(Records drawn from a dataset)
━━━━━━━━━━━━━━━━━━━━━━━━━━━━━━

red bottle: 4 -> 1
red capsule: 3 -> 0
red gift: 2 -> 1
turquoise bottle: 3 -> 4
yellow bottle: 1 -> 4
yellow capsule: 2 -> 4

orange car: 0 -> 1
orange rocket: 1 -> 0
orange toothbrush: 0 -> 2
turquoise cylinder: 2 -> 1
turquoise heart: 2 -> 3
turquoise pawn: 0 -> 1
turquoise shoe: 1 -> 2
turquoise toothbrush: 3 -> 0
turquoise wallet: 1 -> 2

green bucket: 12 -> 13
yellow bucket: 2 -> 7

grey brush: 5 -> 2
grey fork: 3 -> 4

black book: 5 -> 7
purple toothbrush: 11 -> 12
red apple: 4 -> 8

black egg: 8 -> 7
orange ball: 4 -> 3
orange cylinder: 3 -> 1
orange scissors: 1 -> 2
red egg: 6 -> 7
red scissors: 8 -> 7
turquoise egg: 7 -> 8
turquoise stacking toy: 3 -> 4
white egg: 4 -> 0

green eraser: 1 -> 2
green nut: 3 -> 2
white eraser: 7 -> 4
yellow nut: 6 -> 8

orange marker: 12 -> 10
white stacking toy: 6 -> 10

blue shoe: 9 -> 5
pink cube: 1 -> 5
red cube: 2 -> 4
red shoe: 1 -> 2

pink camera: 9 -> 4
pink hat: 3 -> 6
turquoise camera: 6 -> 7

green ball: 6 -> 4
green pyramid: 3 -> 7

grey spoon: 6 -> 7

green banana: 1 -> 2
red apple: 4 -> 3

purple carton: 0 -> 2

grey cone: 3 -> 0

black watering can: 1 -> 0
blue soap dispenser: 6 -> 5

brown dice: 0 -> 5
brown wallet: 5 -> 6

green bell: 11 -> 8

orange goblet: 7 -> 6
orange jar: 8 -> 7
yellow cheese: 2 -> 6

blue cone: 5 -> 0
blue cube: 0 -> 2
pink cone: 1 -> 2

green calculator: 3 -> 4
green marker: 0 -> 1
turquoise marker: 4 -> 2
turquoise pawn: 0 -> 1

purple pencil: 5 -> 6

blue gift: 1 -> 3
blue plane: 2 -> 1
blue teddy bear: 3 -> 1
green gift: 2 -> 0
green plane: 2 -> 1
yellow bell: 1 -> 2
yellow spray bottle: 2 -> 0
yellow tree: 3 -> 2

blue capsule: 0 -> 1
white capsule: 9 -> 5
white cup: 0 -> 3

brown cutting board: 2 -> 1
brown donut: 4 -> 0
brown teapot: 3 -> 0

━━━━━━━━━━━━━━━━━━━━━━━━━━━━━━

### What you have to do
Beginning with the opening line above, retype the records exactly through the line with "red scissors: 8 -> 7", both ends included.

### Result
red bottle: 4 -> 1
red capsule: 3 -> 0
red gift: 2 -> 1
turquoise bottle: 3 -> 4
yellow bottle: 1 -> 4
yellow capsule: 2 -> 4

orange car: 0 -> 1
orange rocket: 1 -> 0
orange toothbrush: 0 -> 2
turquoise cylinder: 2 -> 1
turquoise heart: 2 -> 3
turquoise pawn: 0 -> 1
turquoise shoe: 1 -> 2
turquoise toothbrush: 3 -> 0
turquoise wallet: 1 -> 2

green bucket: 12 -> 13
yellow bucket: 2 -> 7

grey brush: 5 -> 2
grey fork: 3 -> 4

black book: 5 -> 7
purple toothbrush: 11 -> 12
red apple: 4 -> 8

black egg: 8 -> 7
orange ball: 4 -> 3
orange cylinder: 3 -> 1
orange scissors: 1 -> 2
red egg: 6 -> 7
red scissors: 8 -> 7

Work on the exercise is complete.